In the listing below, find the line with "BAT203: 6V (plus" and the line with "J201 pin 4: n15 -> n2". Repeat those two lines and all lines between them exactly.

— Data under study —
────────────────────────────────────────

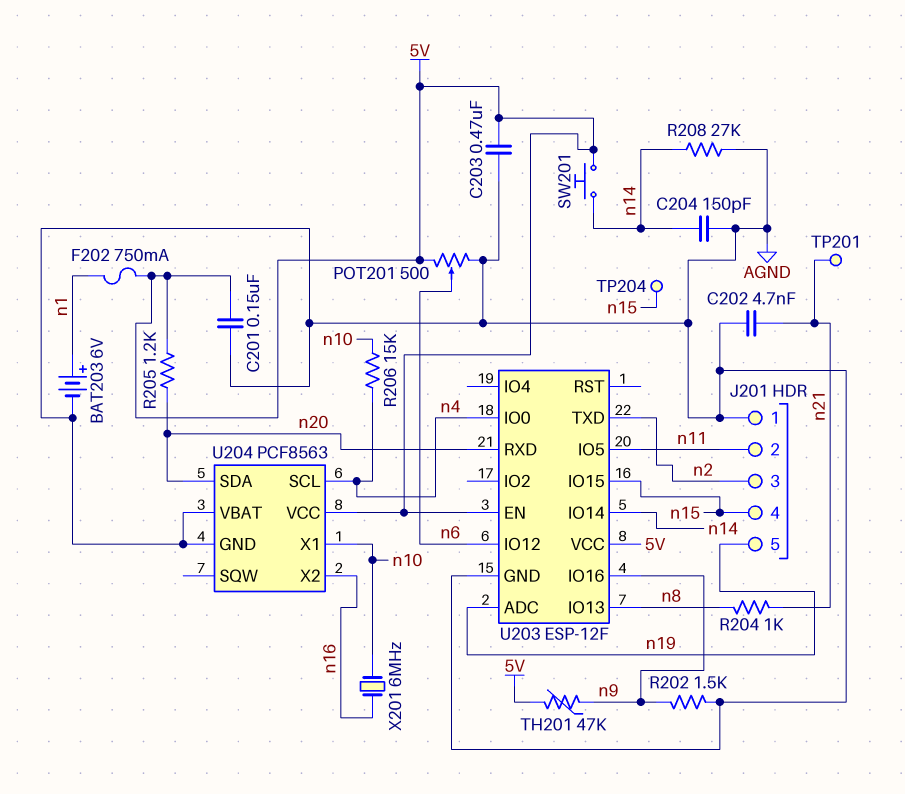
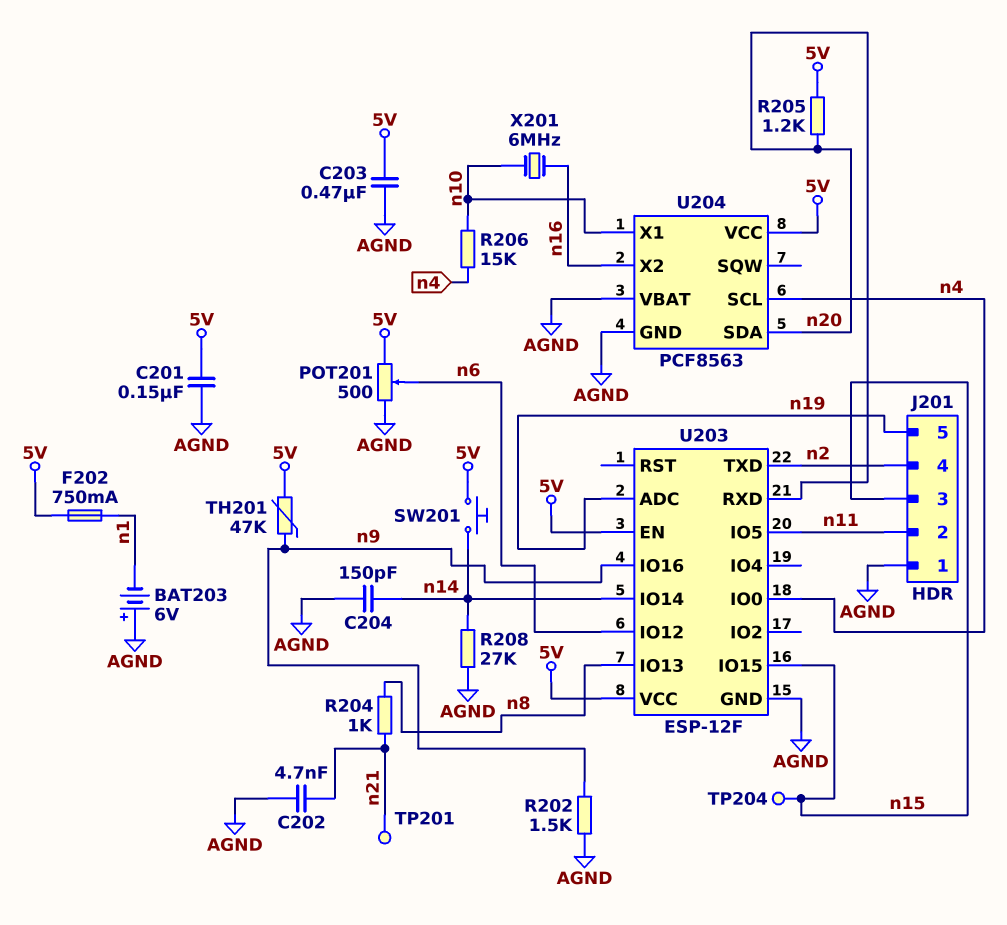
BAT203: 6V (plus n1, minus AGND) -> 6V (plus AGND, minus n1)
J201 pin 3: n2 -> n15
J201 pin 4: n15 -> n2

────────────────────────────────────────

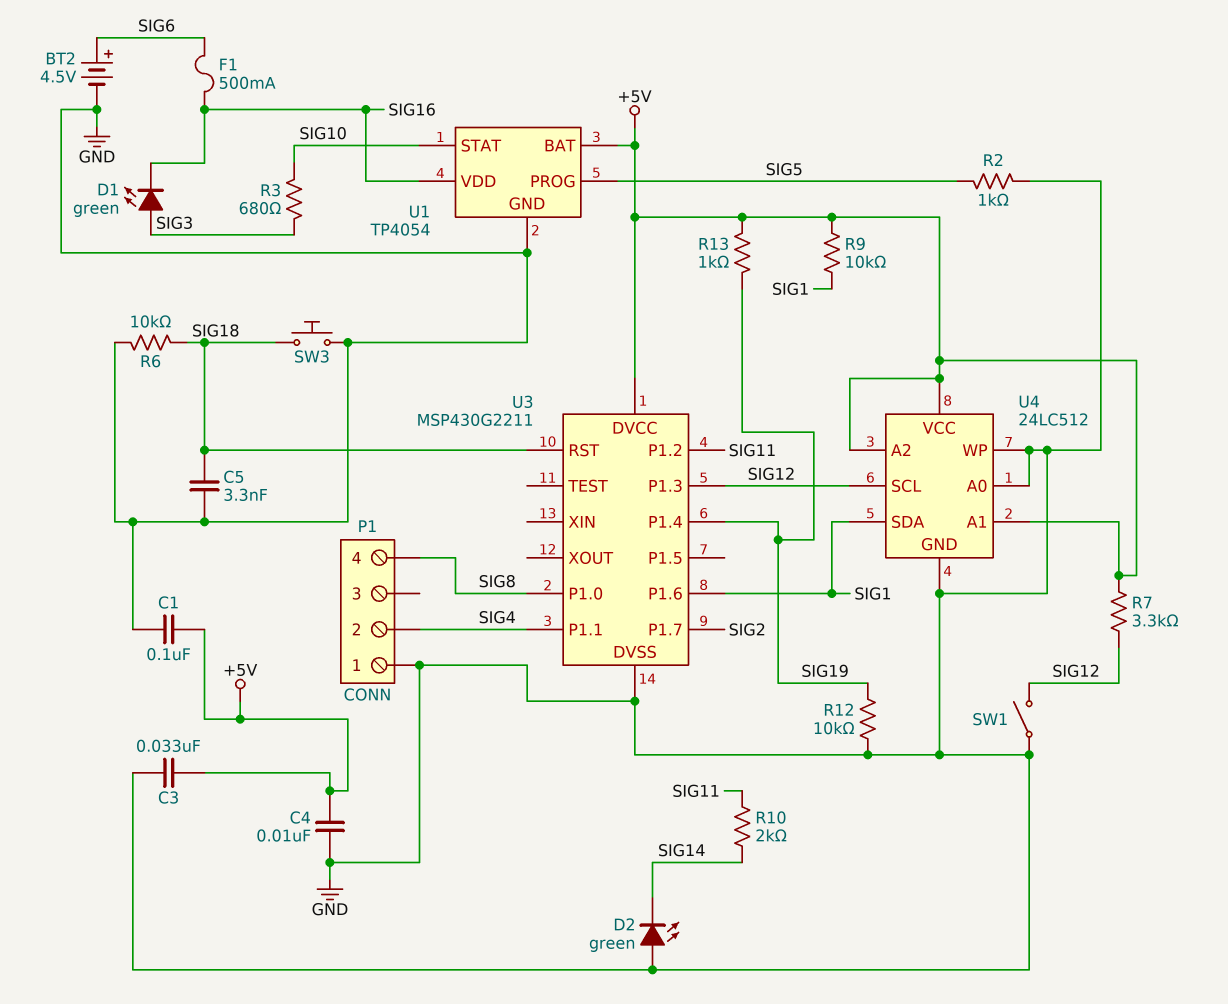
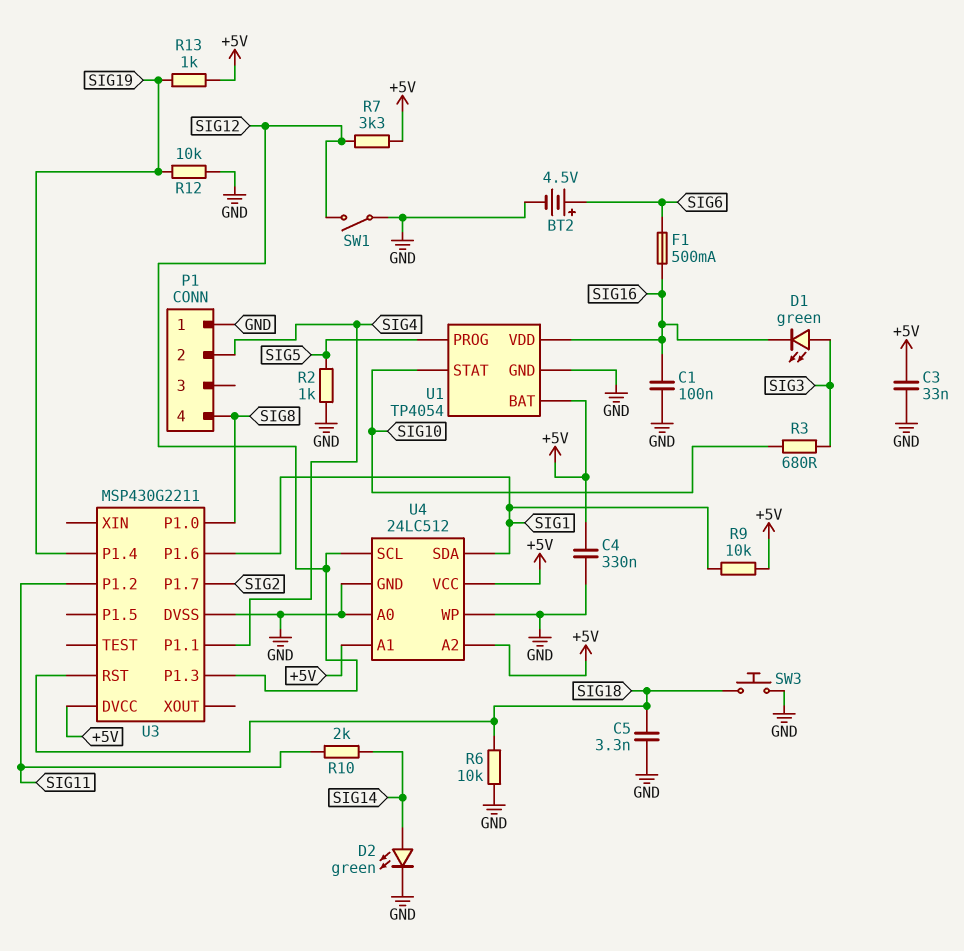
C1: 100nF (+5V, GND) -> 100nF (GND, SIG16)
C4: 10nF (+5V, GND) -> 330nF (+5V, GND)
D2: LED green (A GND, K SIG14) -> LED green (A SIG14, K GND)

────────────────────────────────────────

— Response —
BAT203: 6V (plus n1, minus AGND) -> 6V (plus AGND, minus n1)
J201 pin 3: n2 -> n15
J201 pin 4: n15 -> n2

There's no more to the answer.